» **Task to carry out**
Copy the records below exactly as they stand. Leave out the pictures.

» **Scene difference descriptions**
──────────

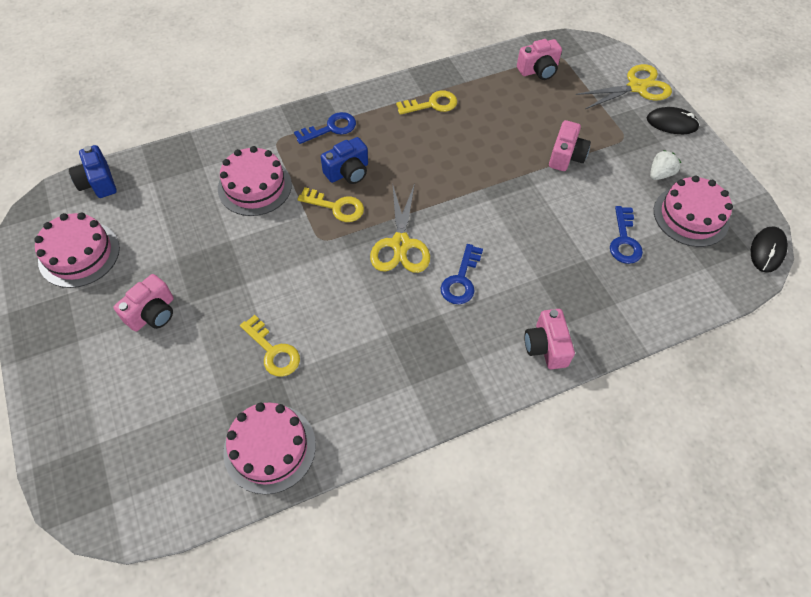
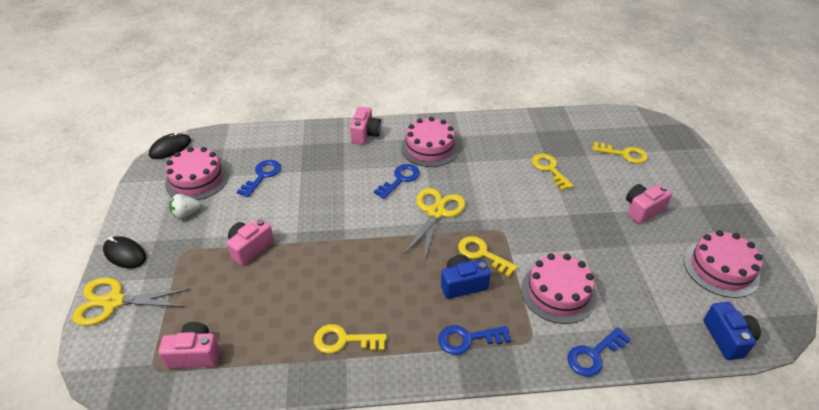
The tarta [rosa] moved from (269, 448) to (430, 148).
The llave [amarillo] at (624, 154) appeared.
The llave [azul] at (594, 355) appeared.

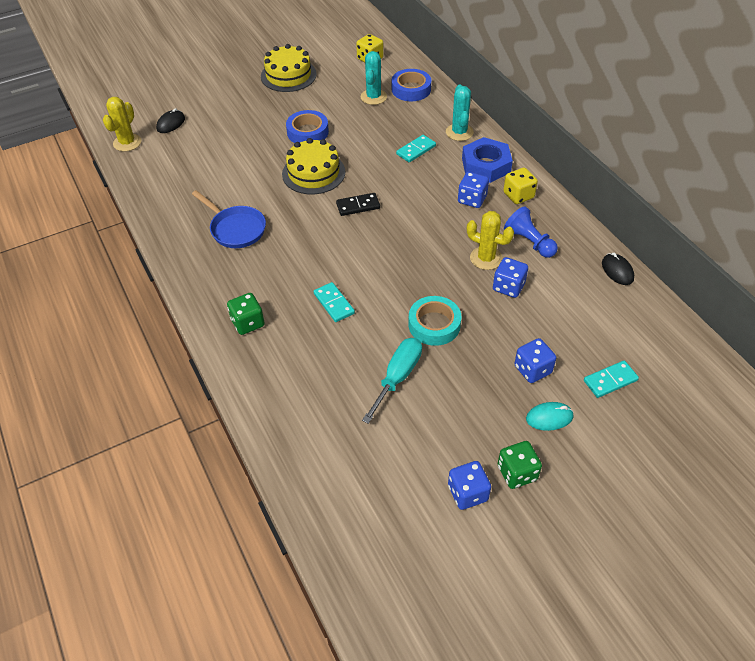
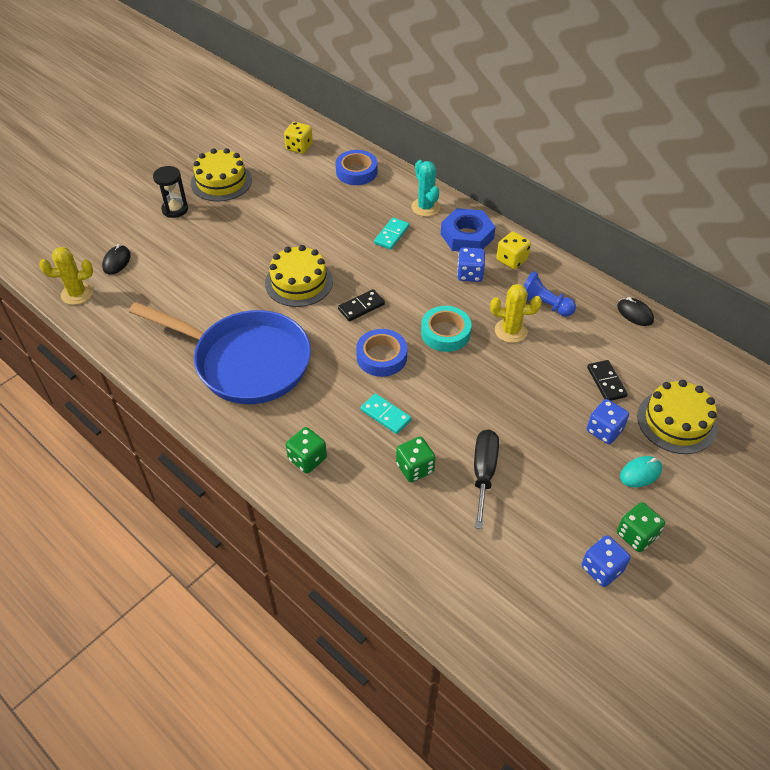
The cactus [turquesa] at (373, 97) disappeared.
The cactus [amarillo] at (127, 143) turned 75 degrees clockwise.
The cinta adhesiva [azul] moved from (307, 132) to (381, 357).
The sartén [azul] at (236, 229) changed to 1.90 times the size.
The dado [azul] at (508, 287) disappeared.
The cinta adhesiva [turquesa] moved from (434, 325) to (445, 333).
The destornillador [turquesa] at (398, 377) became the destornillador [negro] at (483, 473).
The ficha de dominó [turquesa] at (610, 380) was replaced by the tarta [amarillo] at (676, 421).
The reloj de arena [negro] at (175, 209) appeared.
The ficha de dominó [negro] at (606, 382) appeared.
The dado [verde] at (415, 468) appeared.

──────────

» **Exercise answer**
The tarta [rosa] moved from (269, 448) to (430, 148).
The llave [amarillo] at (624, 154) appeared.
The llave [azul] at (594, 355) appeared.

The cactus [turquesa] at (373, 97) disappeared.
The cactus [amarillo] at (127, 143) turned 75 degrees clockwise.
The cinta adhesiva [azul] moved from (307, 132) to (381, 357).
The sartén [azul] at (236, 229) changed to 1.90 times the size.
The dado [azul] at (508, 287) disappeared.
The cinta adhesiva [turquesa] moved from (434, 325) to (445, 333).
The destornillador [turquesa] at (398, 377) became the destornillador [negro] at (483, 473).
The ficha de dominó [turquesa] at (610, 380) was replaced by the tarta [amarillo] at (676, 421).
The reloj de arena [negro] at (175, 209) appeared.
The ficha de dominó [negro] at (606, 382) appeared.
The dado [verde] at (415, 468) appeared.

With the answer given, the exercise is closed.